***** RAW DATA *****

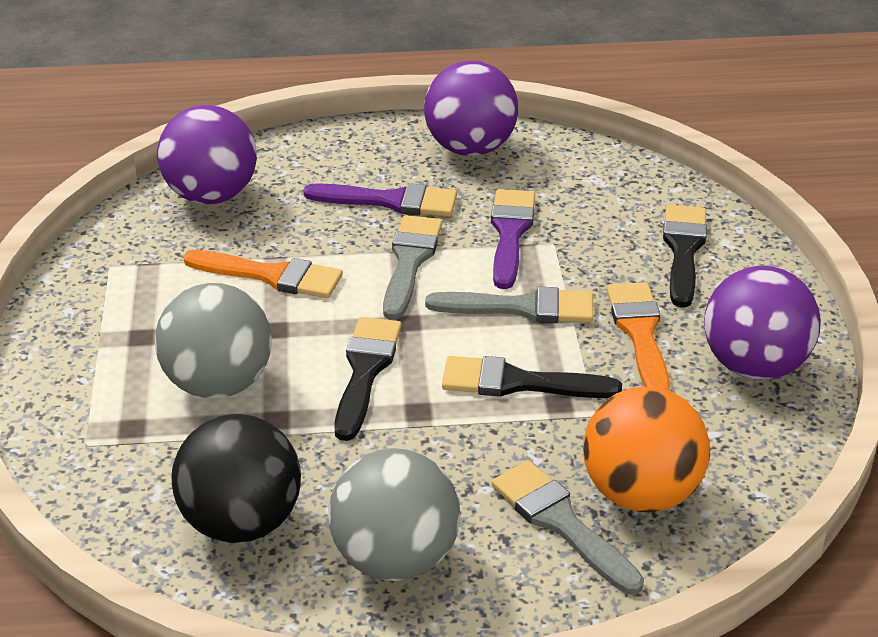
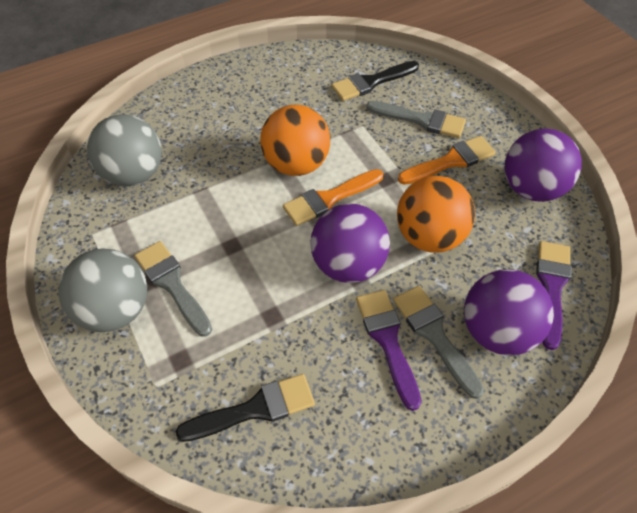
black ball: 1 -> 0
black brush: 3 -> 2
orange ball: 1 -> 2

*****
***** RAW DATA *****

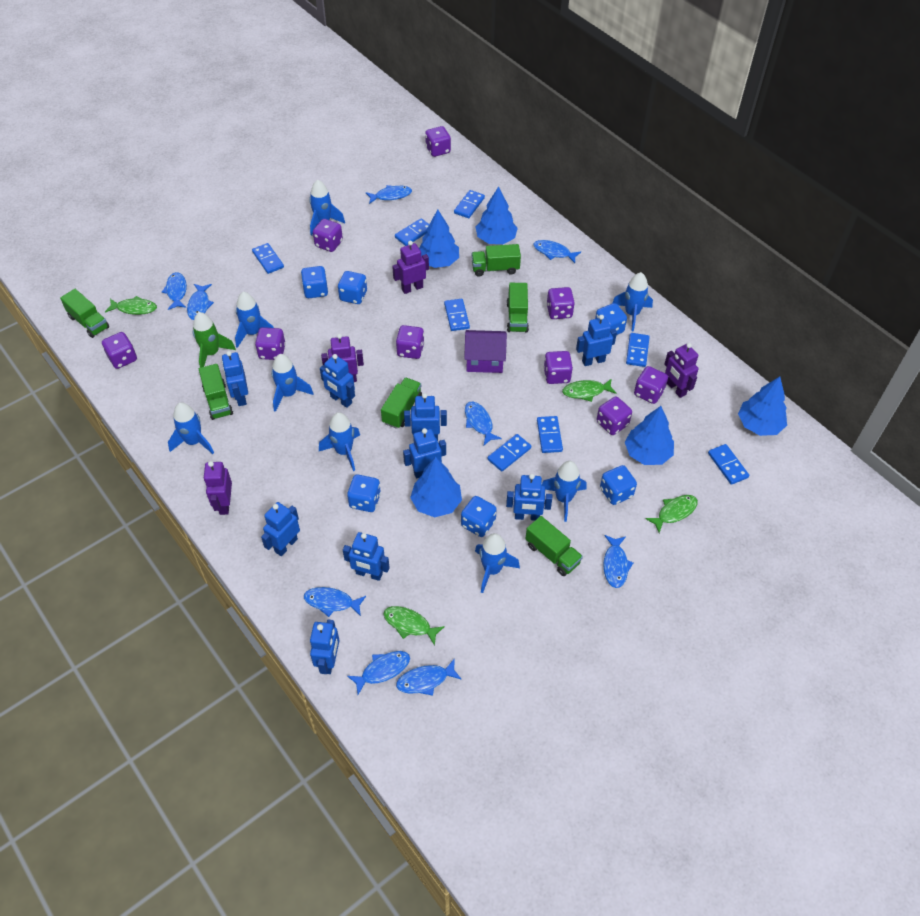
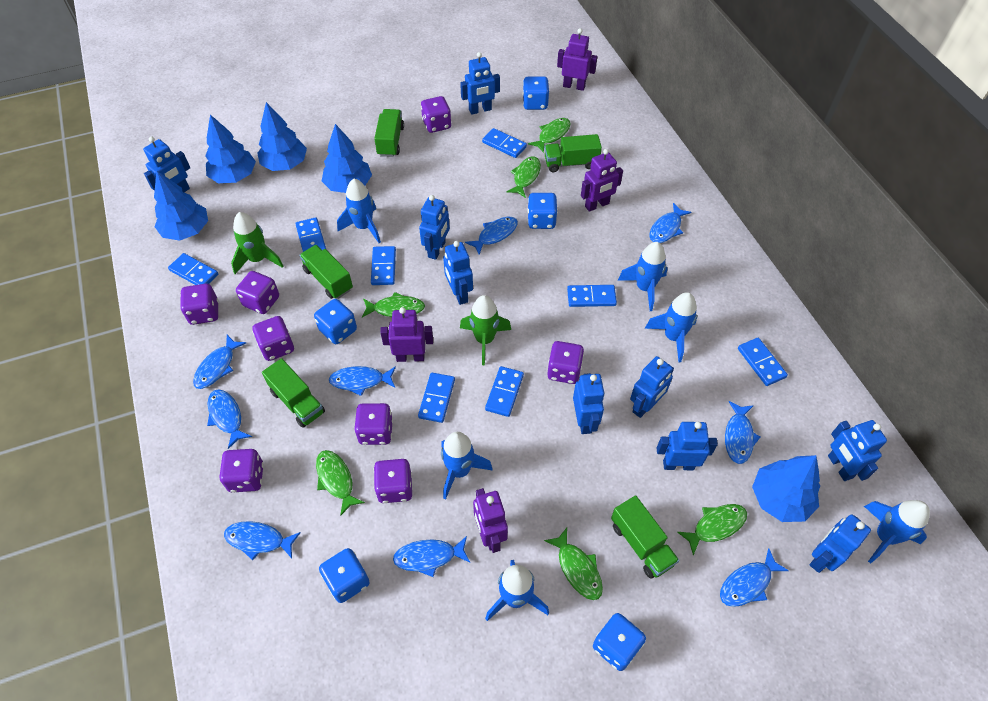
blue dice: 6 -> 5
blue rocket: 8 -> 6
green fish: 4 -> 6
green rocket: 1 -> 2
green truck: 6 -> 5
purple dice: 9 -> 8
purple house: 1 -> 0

*****

WHAT YOU ARE ASKED TO DO:
Taking the entries above, restate exactly those lines that fall between the line with "blue rocket: 8 -> 6" and the line with "purple house: 1 -> 0", keeping both of those lines too.

TASK ANSWER:
blue rocket: 8 -> 6
green fish: 4 -> 6
green rocket: 1 -> 2
green truck: 6 -> 5
purple dice: 9 -> 8
purple house: 1 -> 0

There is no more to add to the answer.